_Data section_
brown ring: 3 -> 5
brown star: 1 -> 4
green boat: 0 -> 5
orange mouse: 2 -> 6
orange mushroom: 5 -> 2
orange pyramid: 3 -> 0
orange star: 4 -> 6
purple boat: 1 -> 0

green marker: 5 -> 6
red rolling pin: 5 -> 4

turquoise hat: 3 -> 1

---

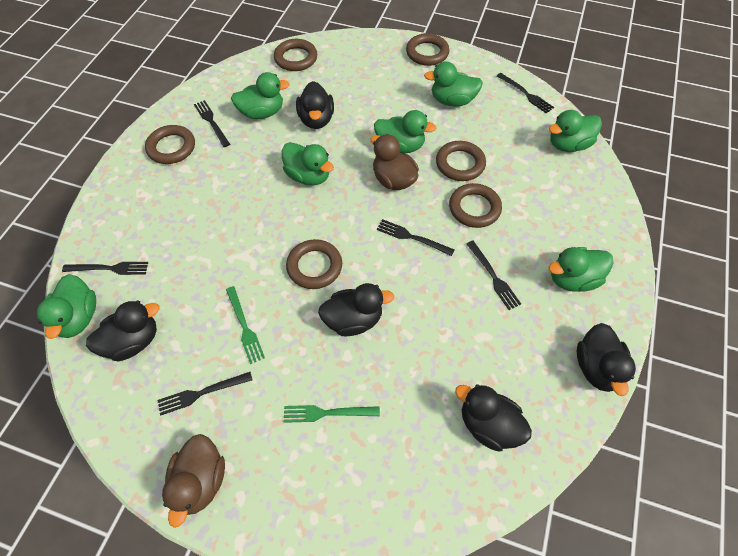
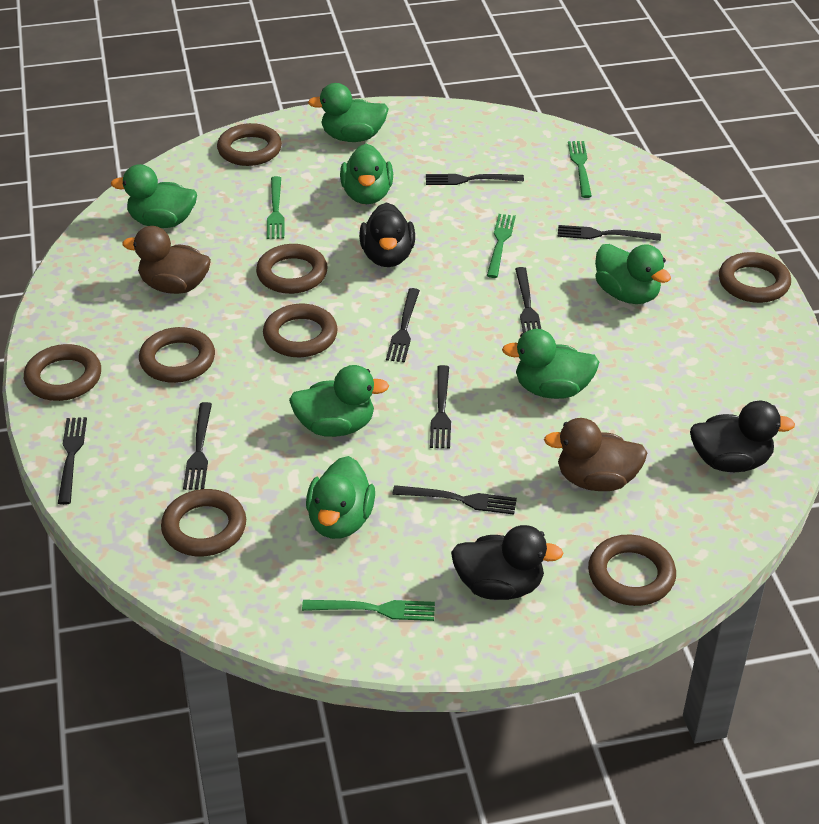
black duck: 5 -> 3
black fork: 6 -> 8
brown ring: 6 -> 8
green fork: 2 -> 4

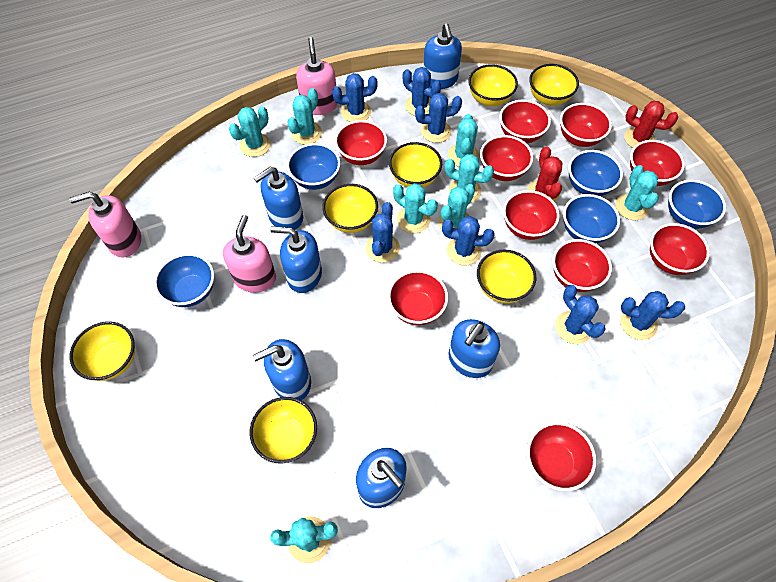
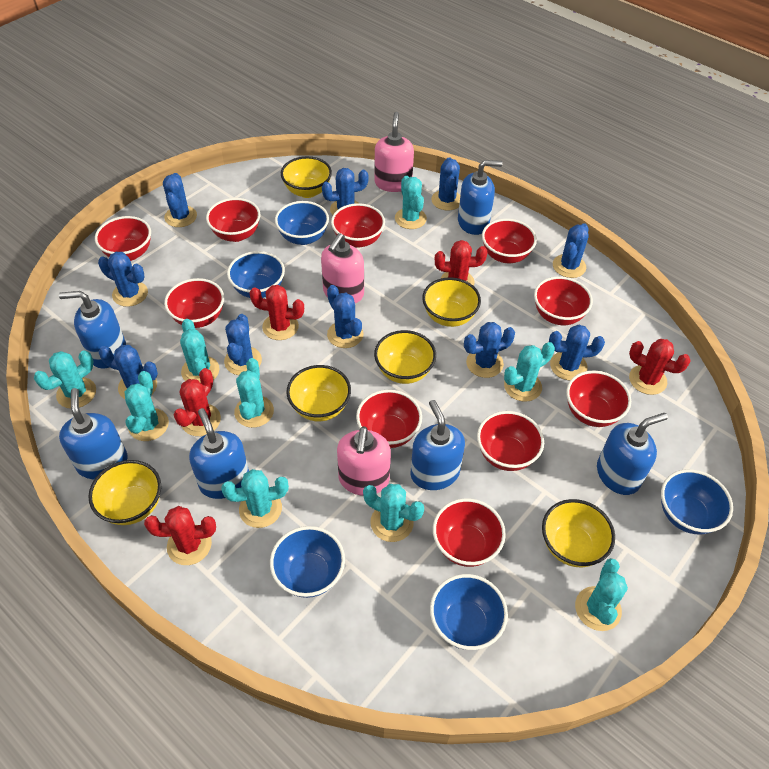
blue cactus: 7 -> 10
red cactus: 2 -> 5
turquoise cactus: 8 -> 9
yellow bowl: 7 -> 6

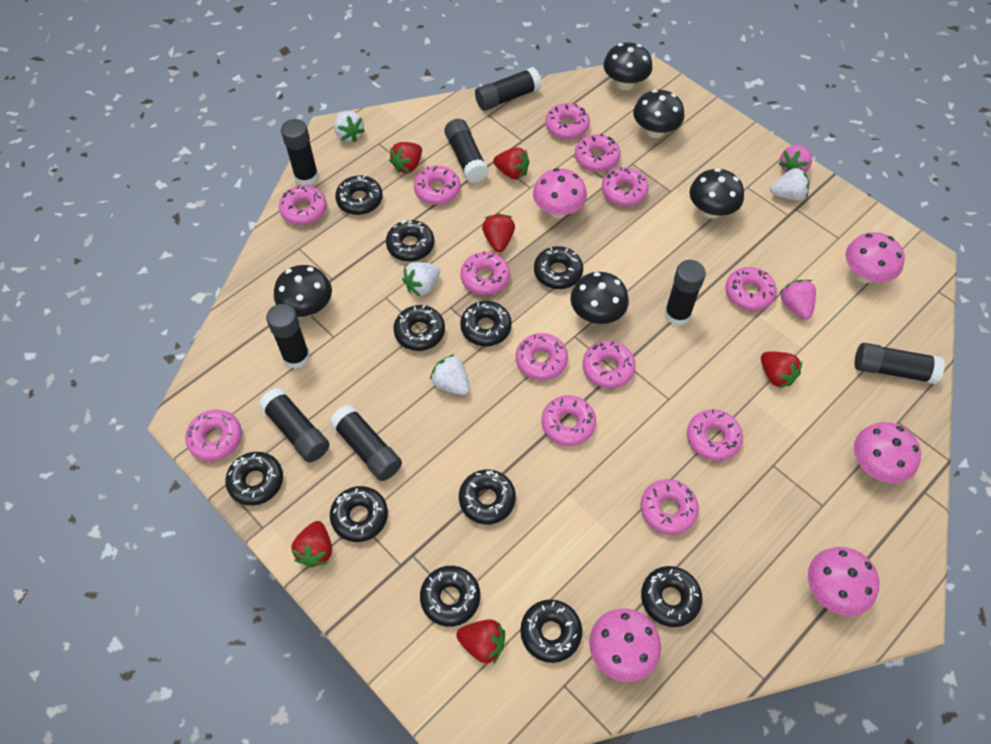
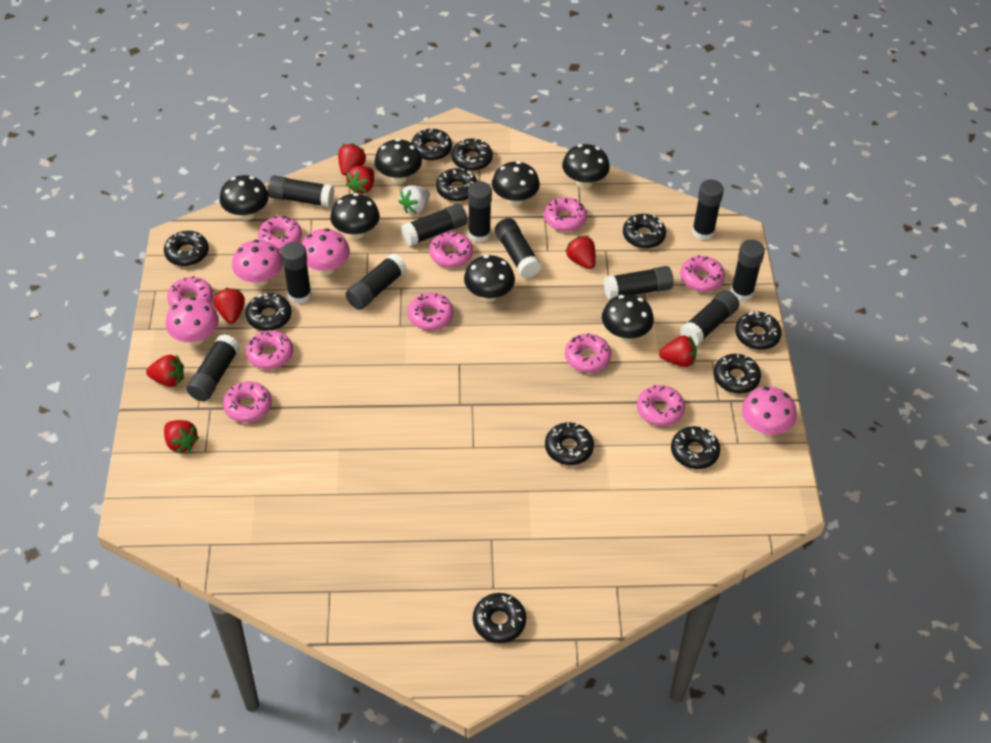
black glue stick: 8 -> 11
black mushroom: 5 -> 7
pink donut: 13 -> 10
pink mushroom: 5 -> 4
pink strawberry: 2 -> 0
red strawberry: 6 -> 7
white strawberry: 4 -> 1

==

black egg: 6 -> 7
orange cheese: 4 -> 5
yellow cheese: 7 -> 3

_Work item_
Using the entries above, give back exactly the line containing "orange mouse: 2 -> 6", the line containing "turquoise hat: 3 -> 1", and every line between them, and nothing else.

_Output for this task_
orange mouse: 2 -> 6
orange mushroom: 5 -> 2
orange pyramid: 3 -> 0
orange star: 4 -> 6
purple boat: 1 -> 0

green marker: 5 -> 6
red rolling pin: 5 -> 4

turquoise hat: 3 -> 1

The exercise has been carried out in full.